### ASSIGNMENT
Gather all lines from the material that contain "schottky".

━━ DATA FOR PROCESSING

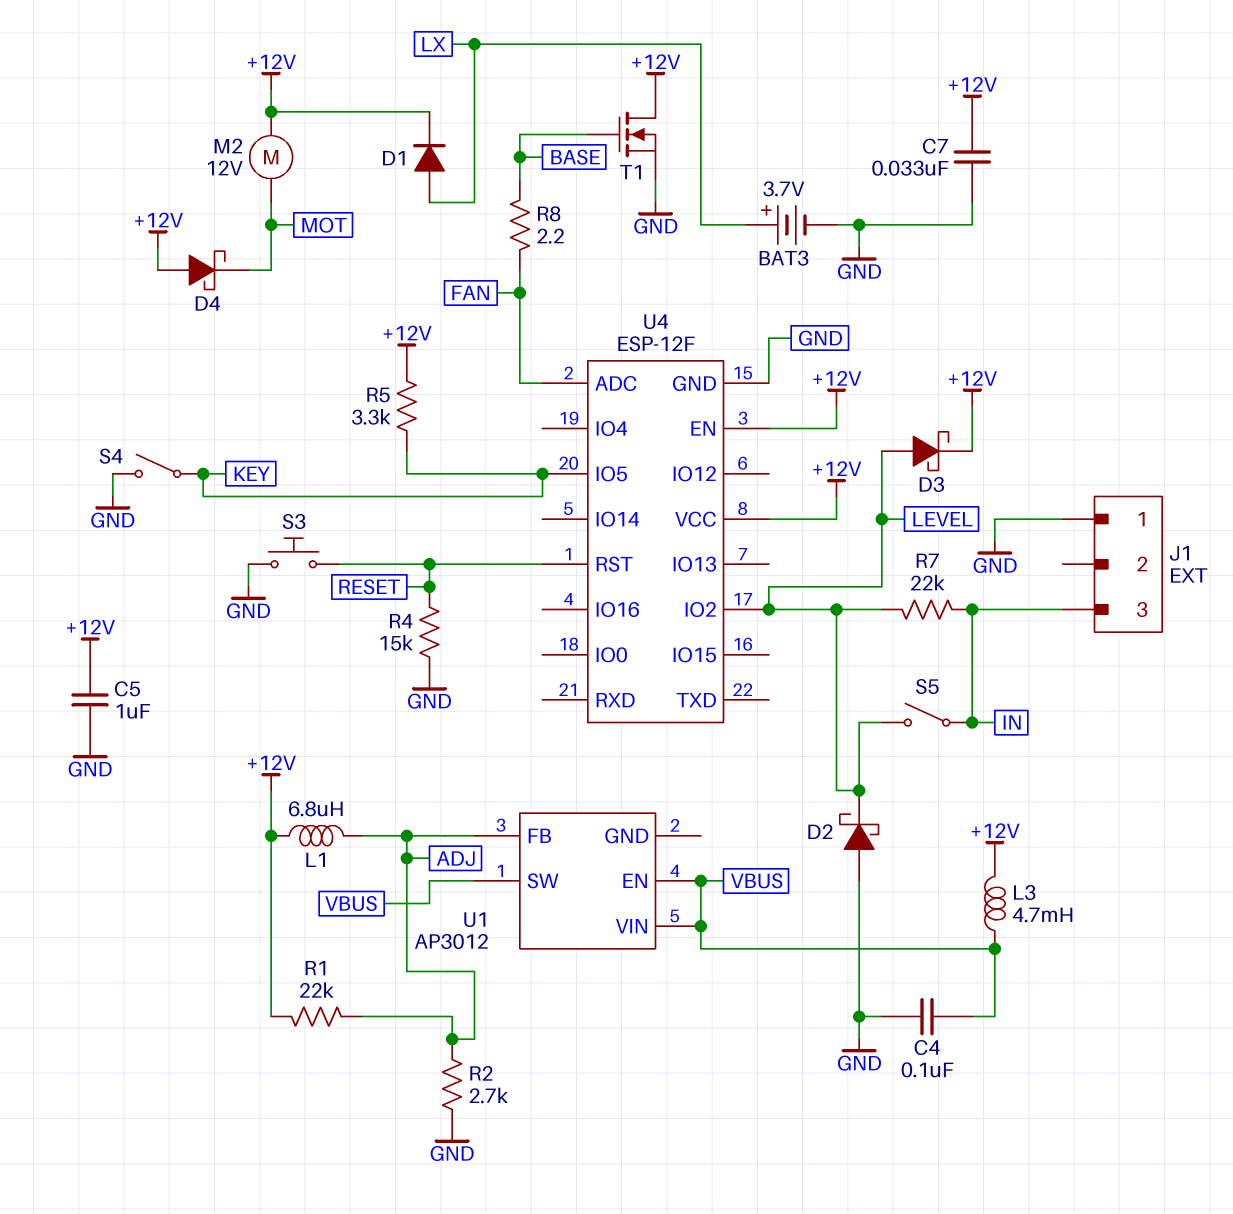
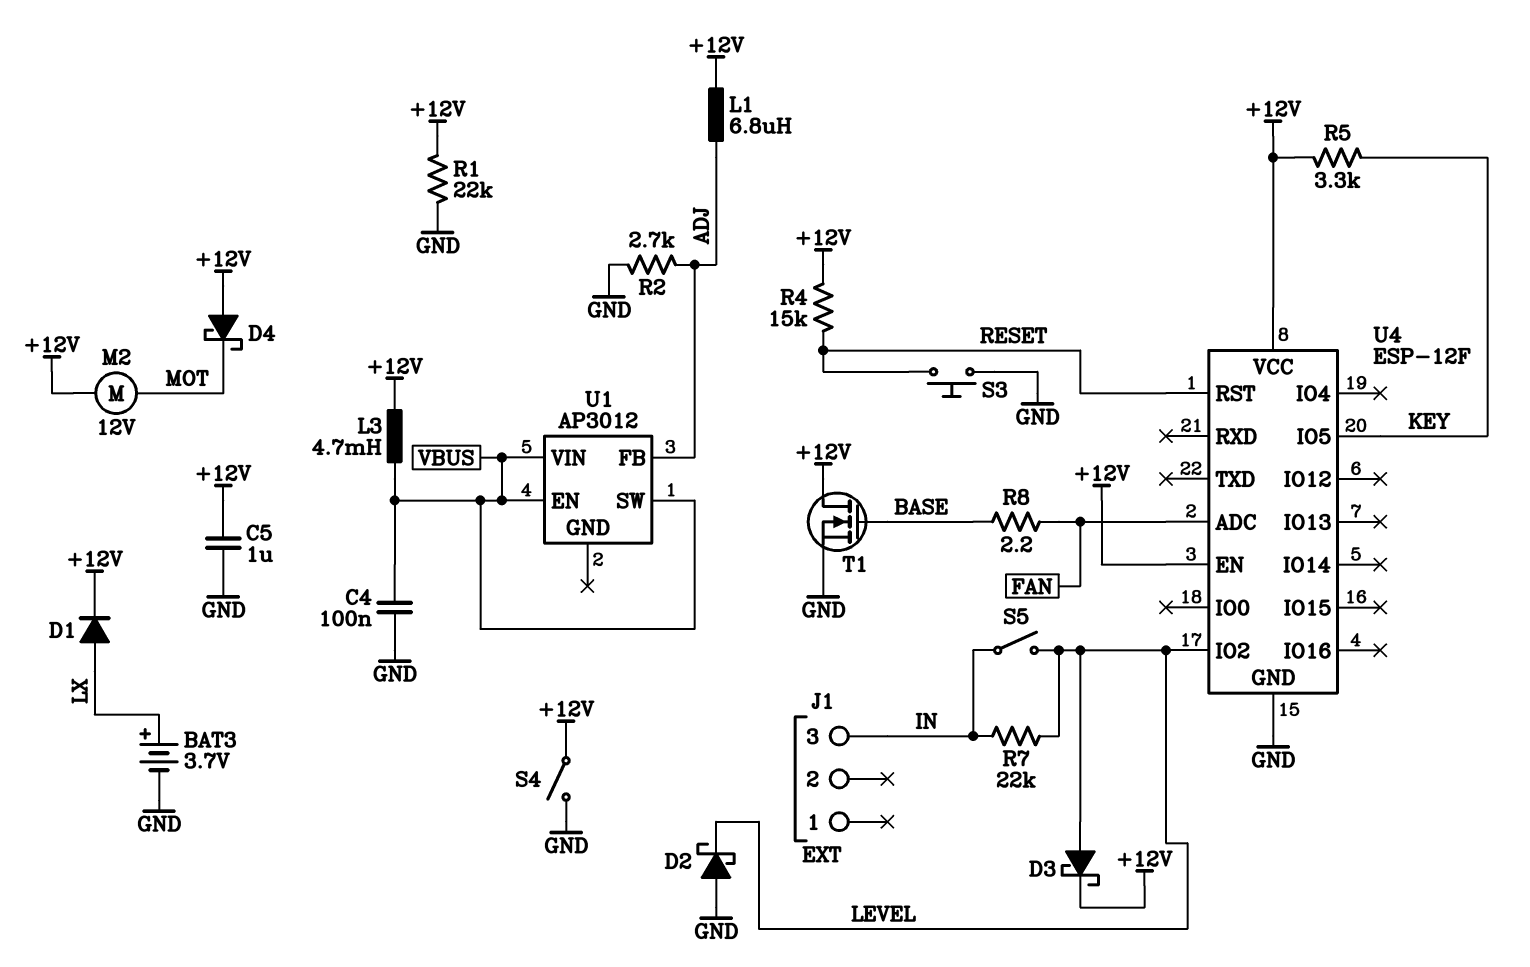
C7: 33nF (+12V, GND) -> none
J1 pin 1: GND -> none
R1: 22k (+12V, ADJ) -> 22k (+12V, GND)
R4: 15k (GND, RESET) -> 15k (+12V, RESET)
S4: switch (GND, KEY) -> switch (+12V, GND)

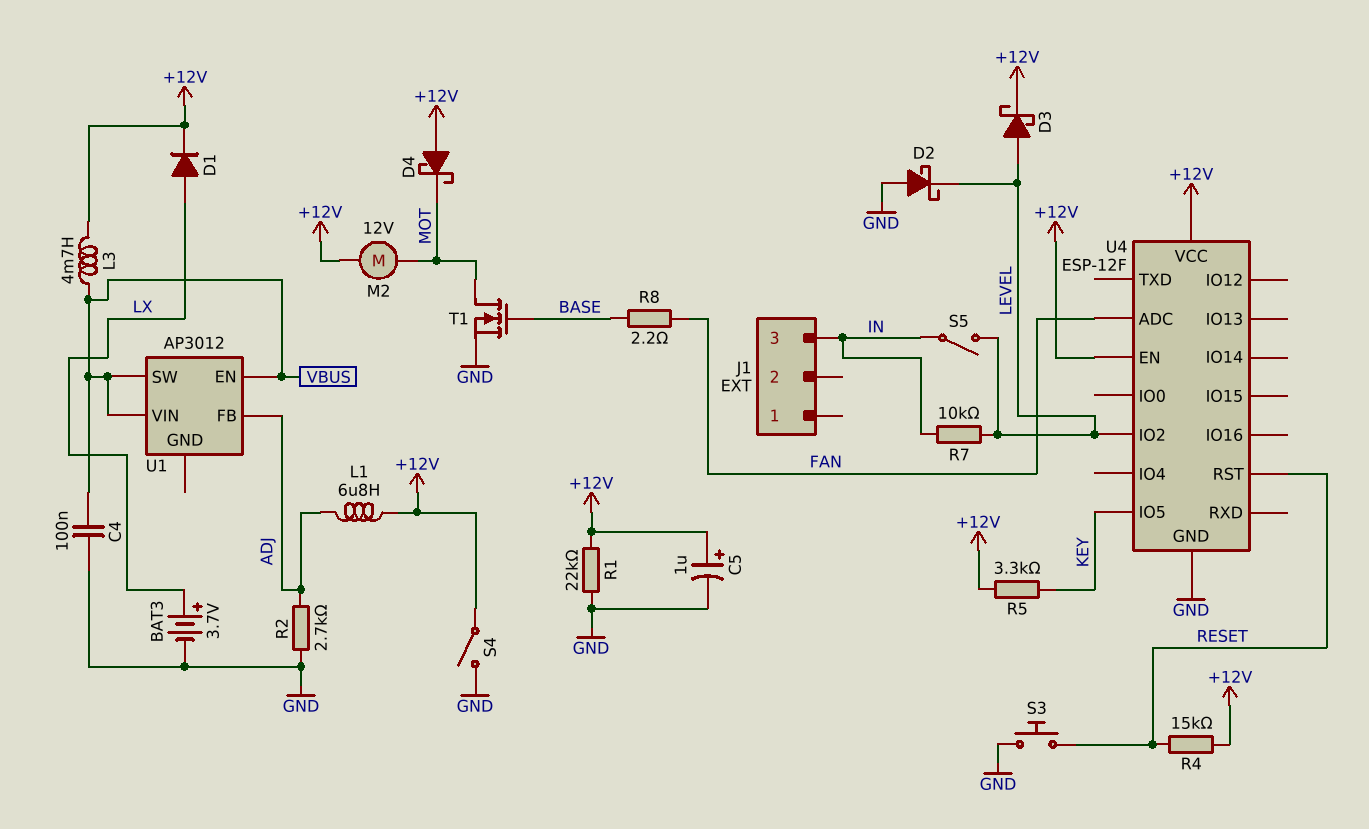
C5: 1uF (+12V, GND) -> 1uF (plus +12V, minus GND)
R7: 22k (IN, LEVEL) -> 10k (IN, LEVEL)
T1: NMOS (G BASE, D +12V, S GND) -> NMOS (G BASE, D MOT, S GND)

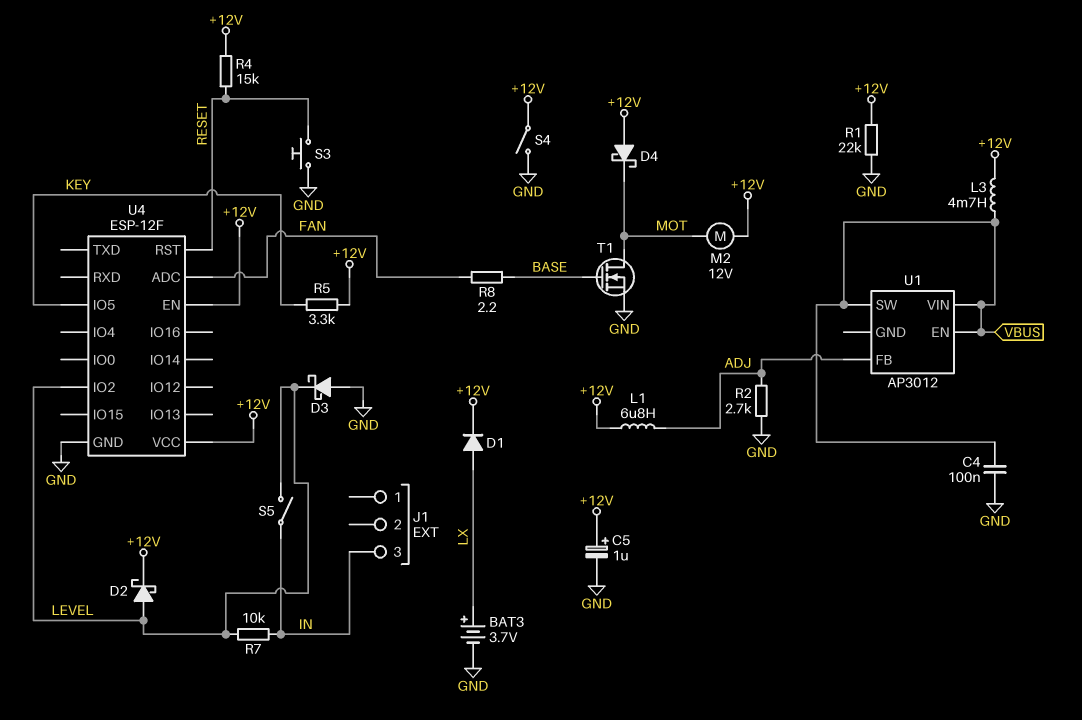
D2: schottky (A GND, K LEVEL) -> schottky (A LEVEL, K +12V)
D3: schottky (A LEVEL, K +12V) -> schottky (A GND, K LEVEL)

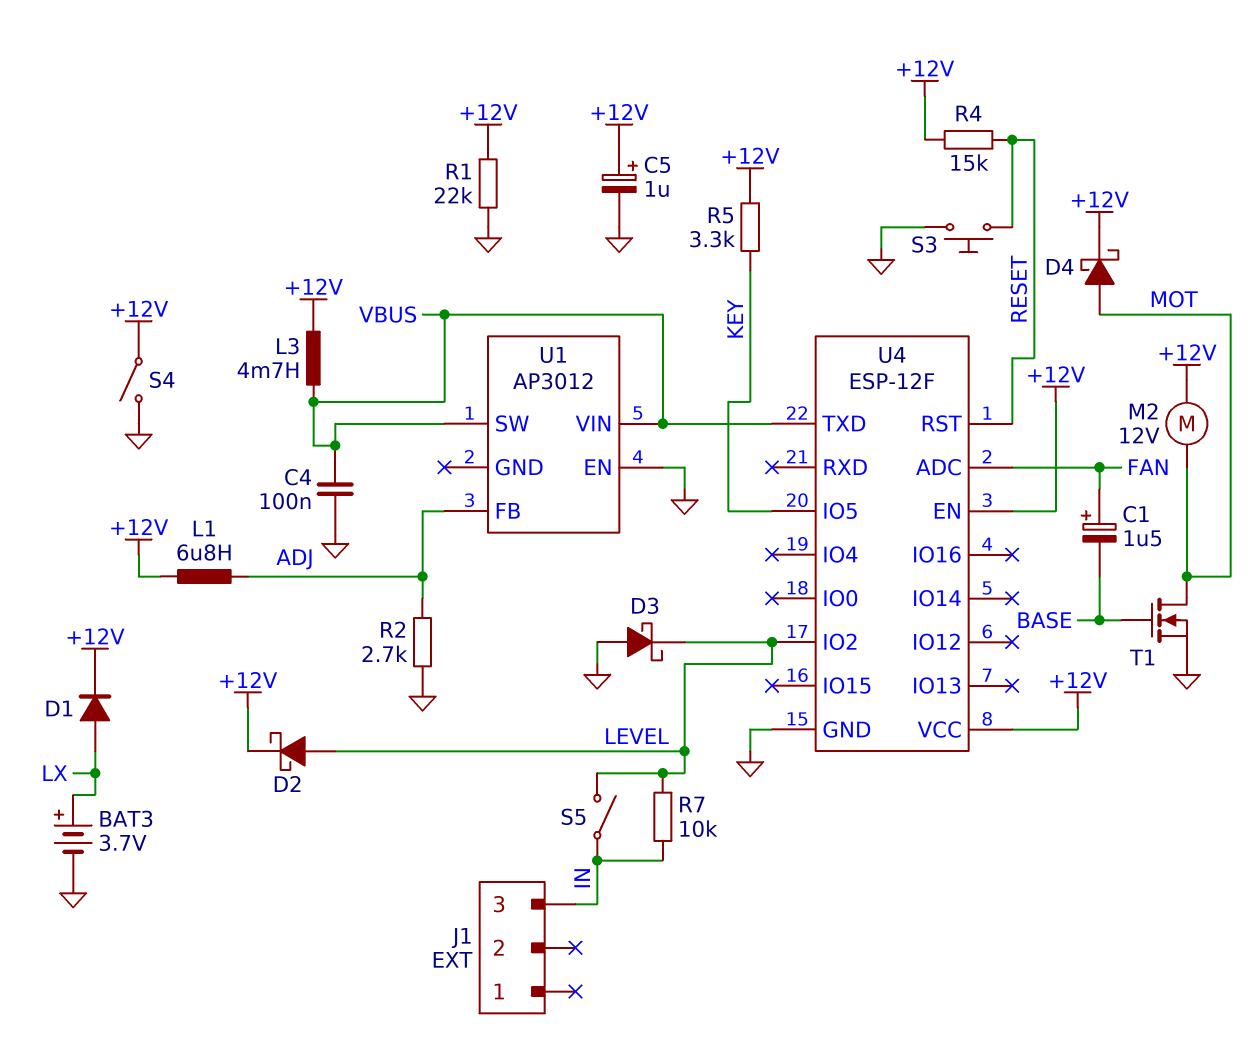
C1: none -> 1.5uF (plus FAN, minus BASE)
D4: schottky (A +12V, K MOT) -> schottky (A MOT, K +12V)
R8: 2.2 (BASE, FAN) -> none
U1 pin EN: VBUS -> GND
U4 pin TXD: none -> VBUS

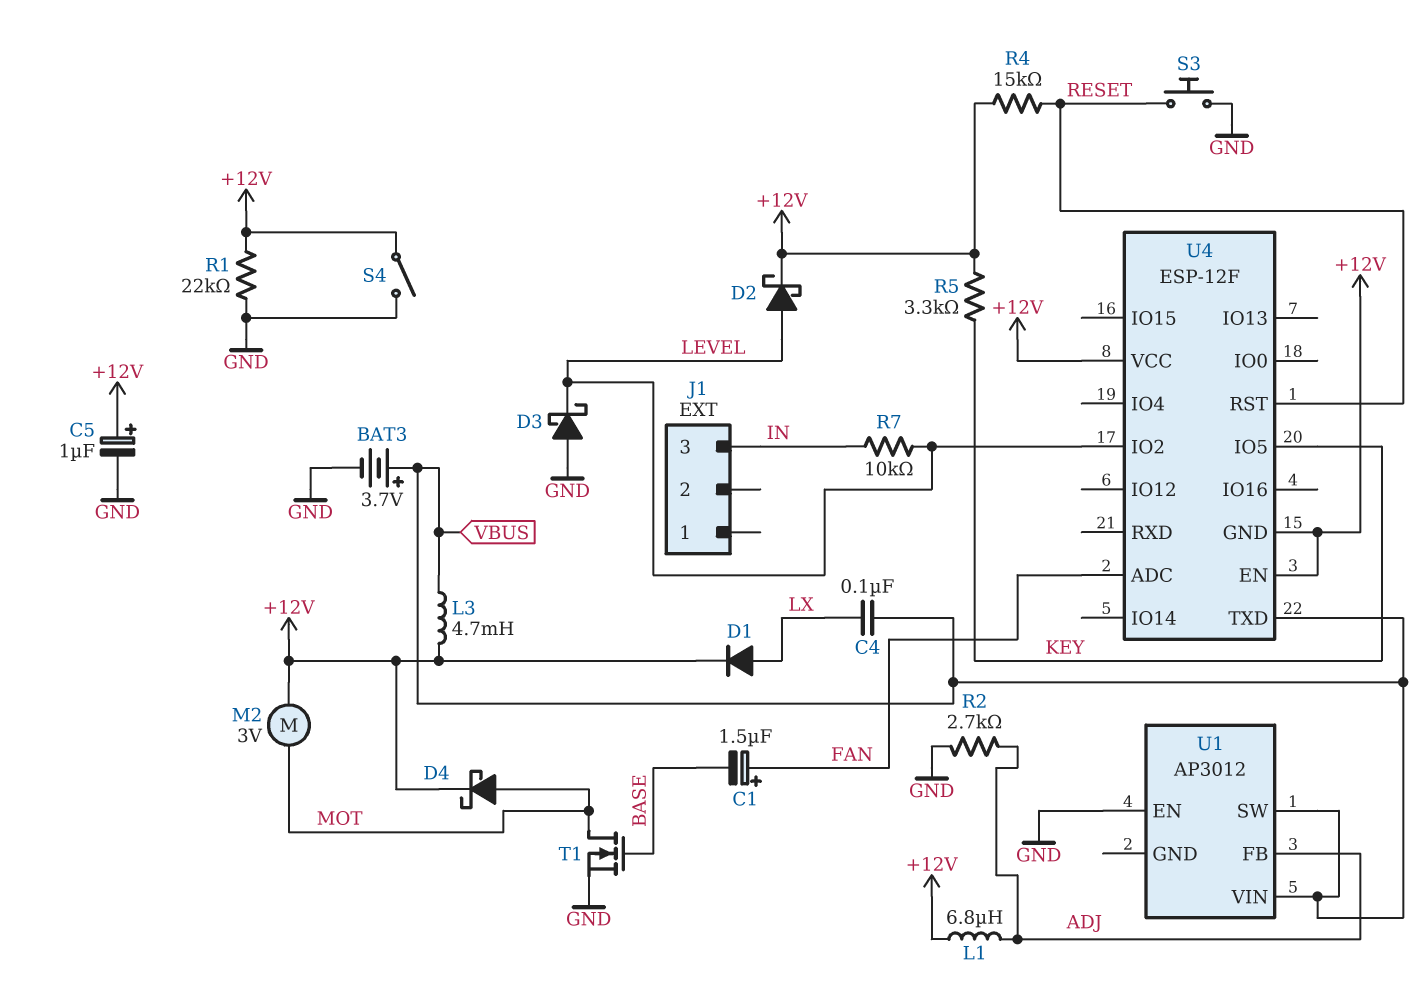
BAT3: 3.7V (plus LX, minus GND) -> 3.7V (plus VBUS, minus GND)
C4: 100nF (GND, VBUS) -> 100nF (LX, VBUS)
M2: motor 12V (+12V, MOT) -> motor 3V (+12V, MOT)
S5: switch (IN, LEVEL) -> none
U4 pin GND: GND -> +12V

━━━━

### RESULT
D2: schottky (A GND, K LEVEL) -> schottky (A LEVEL, K +12V)
D3: schottky (A LEVEL, K +12V) -> schottky (A GND, K LEVEL)
D4: schottky (A +12V, K MOT) -> schottky (A MOT, K +12V)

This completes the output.